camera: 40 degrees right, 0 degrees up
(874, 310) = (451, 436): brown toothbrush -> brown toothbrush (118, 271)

——————

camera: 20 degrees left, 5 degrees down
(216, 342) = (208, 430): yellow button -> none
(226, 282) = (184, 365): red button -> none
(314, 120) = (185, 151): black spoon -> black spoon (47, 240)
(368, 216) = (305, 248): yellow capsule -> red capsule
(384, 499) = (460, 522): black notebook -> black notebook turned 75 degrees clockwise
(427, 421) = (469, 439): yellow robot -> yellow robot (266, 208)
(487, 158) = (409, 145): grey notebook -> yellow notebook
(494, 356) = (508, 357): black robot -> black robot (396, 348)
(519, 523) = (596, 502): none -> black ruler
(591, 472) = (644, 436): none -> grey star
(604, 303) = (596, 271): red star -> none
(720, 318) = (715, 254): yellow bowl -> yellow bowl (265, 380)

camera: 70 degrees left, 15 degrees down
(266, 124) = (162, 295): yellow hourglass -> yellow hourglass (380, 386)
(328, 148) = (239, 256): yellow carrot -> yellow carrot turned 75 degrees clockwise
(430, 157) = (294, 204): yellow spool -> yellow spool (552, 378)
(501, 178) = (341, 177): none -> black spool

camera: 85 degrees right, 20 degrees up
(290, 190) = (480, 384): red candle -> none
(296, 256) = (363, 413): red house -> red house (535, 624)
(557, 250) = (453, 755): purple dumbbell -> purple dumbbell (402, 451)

——————

• Exercise prompt: Using the listing above, copy exactly the line that contains "(519, 523) = (596, 502): none -> black ruler", the line that contains "camera: 70 degrees left, 15 degrees down", and each line that falls between them.

• Exercise response:
(519, 523) = (596, 502): none -> black ruler
(591, 472) = (644, 436): none -> grey star
(604, 303) = (596, 271): red star -> none
(720, 318) = (715, 254): yellow bowl -> yellow bowl (265, 380)

camera: 70 degrees left, 15 degrees down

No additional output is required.